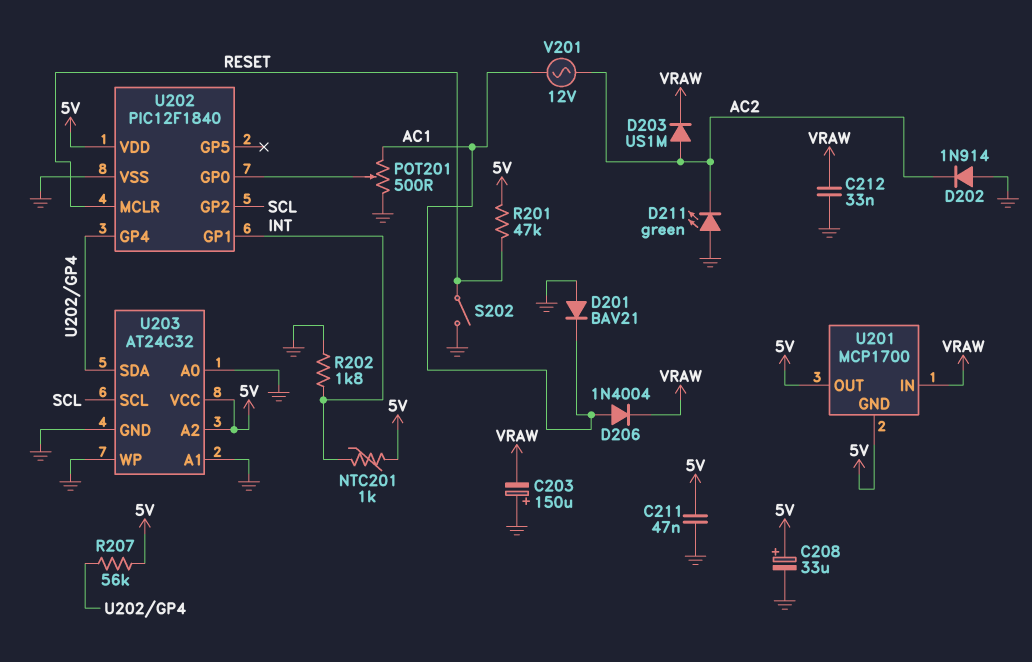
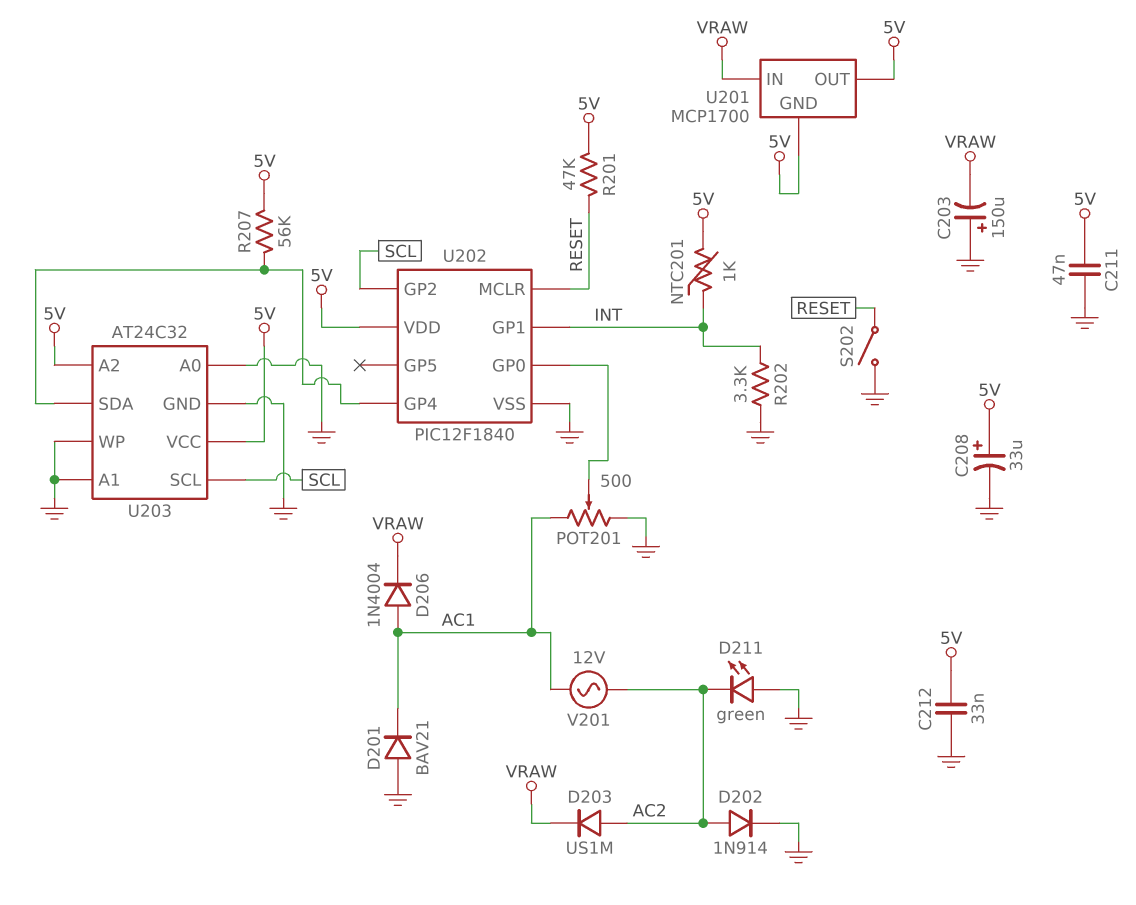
C212: 33nF (GND, VRAW) -> 33nF (5V, GND)
D202: diode 1N914 (A GND, K AC2) -> diode 1N914 (A AC2, K GND)
R202: 1.8k (GND, INT) -> 3.3k (GND, INT)

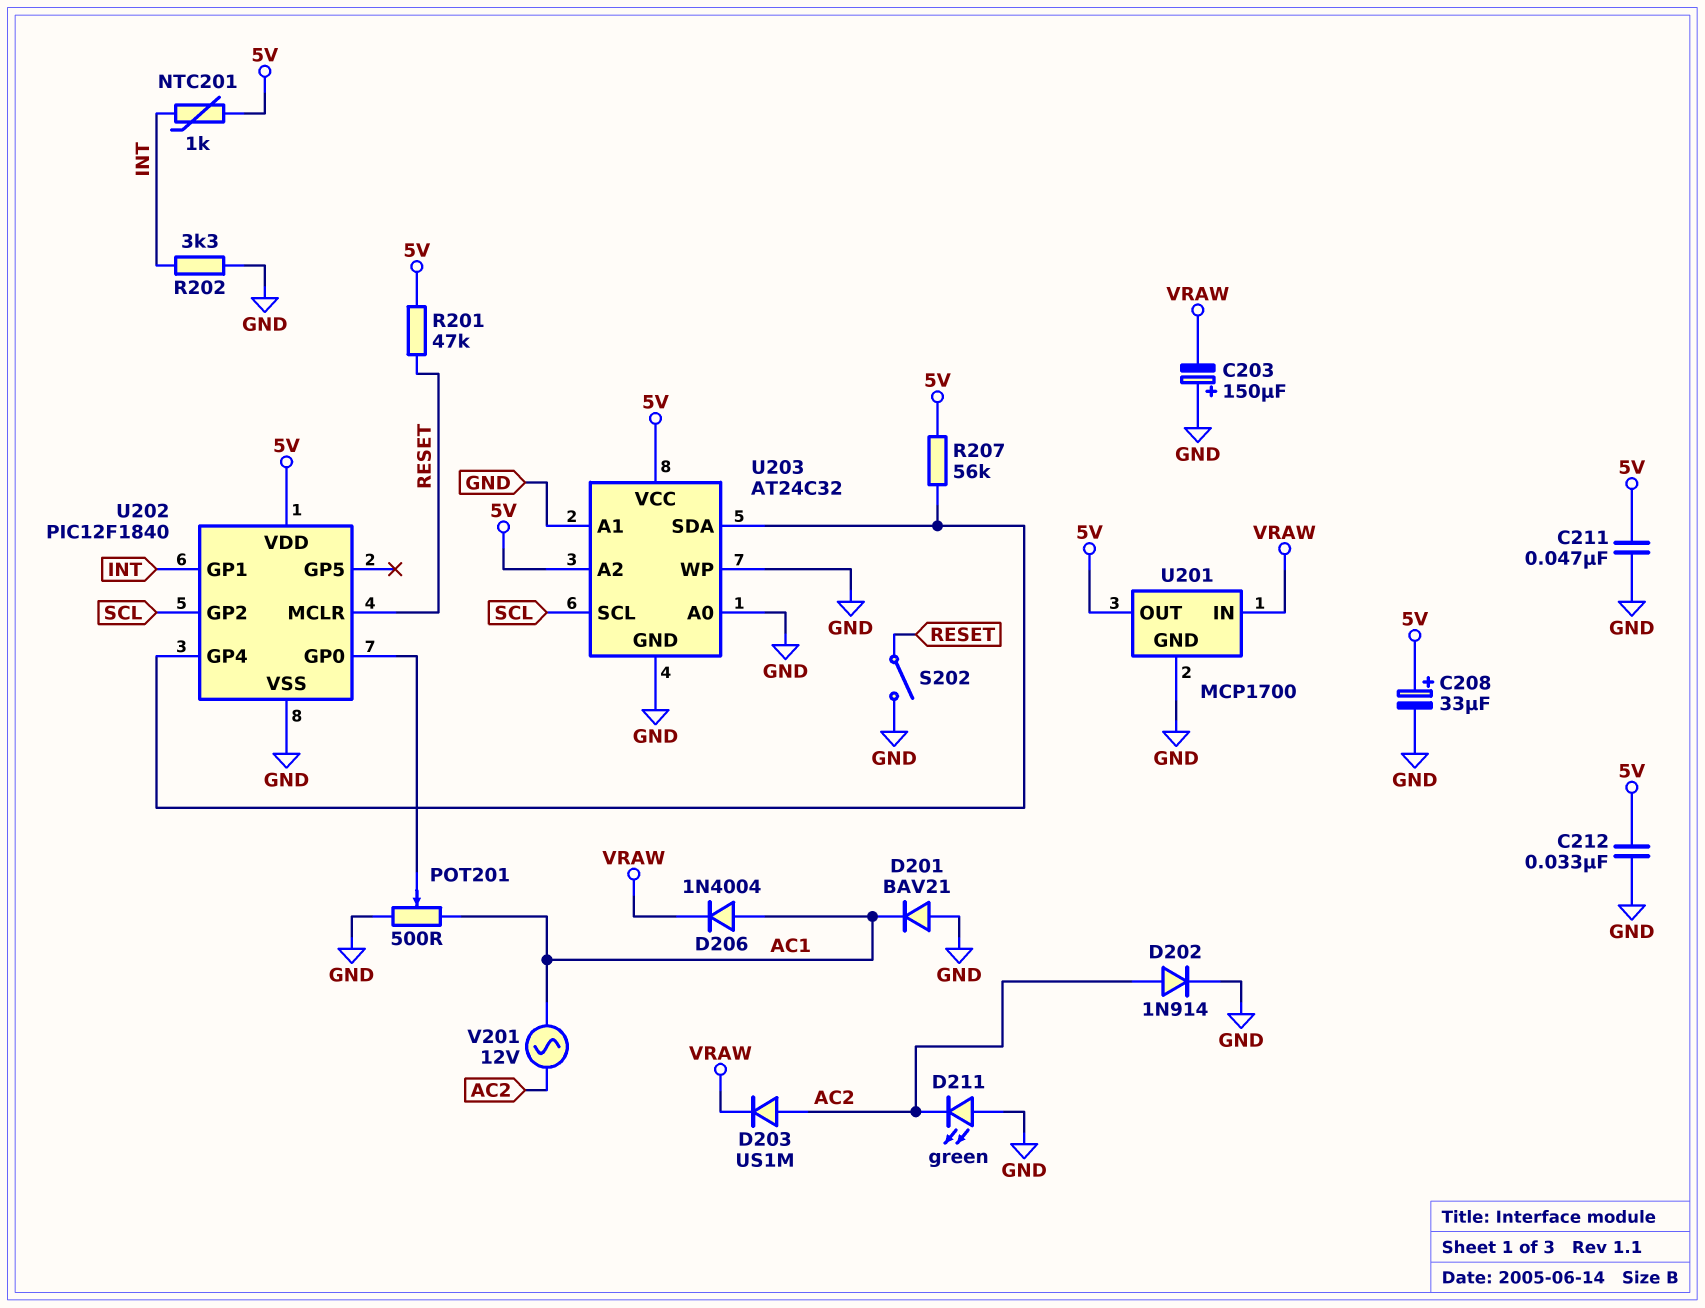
U201 pin GND: 5V -> GND

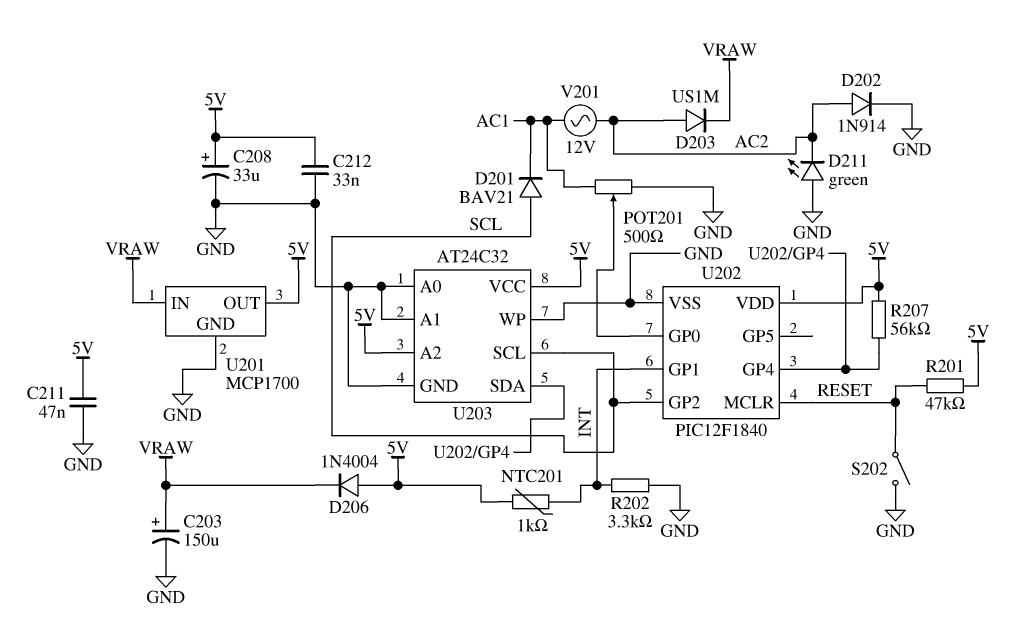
C203: 150uF (plus GND, minus VRAW) -> 150uF (plus VRAW, minus GND)
D201: diode BAV21 (A GND, K AC1) -> diode BAV21 (A SCL, K AC1)
D206: diode 1N4004 (A AC1, K VRAW) -> diode 1N4004 (A 5V, K VRAW)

= = =

_ABOUT THIS TASK:_ Return the listing verbatim, pictures omitted.

_WRITTEN REPLY:_
C212: 33nF (GND, VRAW) -> 33nF (5V, GND)
D202: diode 1N914 (A GND, K AC2) -> diode 1N914 (A AC2, K GND)
R202: 1.8k (GND, INT) -> 3.3k (GND, INT)

U201 pin GND: 5V -> GND

C203: 150uF (plus GND, minus VRAW) -> 150uF (plus VRAW, minus GND)
D201: diode BAV21 (A GND, K AC1) -> diode BAV21 (A SCL, K AC1)
D206: diode 1N4004 (A AC1, K VRAW) -> diode 1N4004 (A 5V, K VRAW)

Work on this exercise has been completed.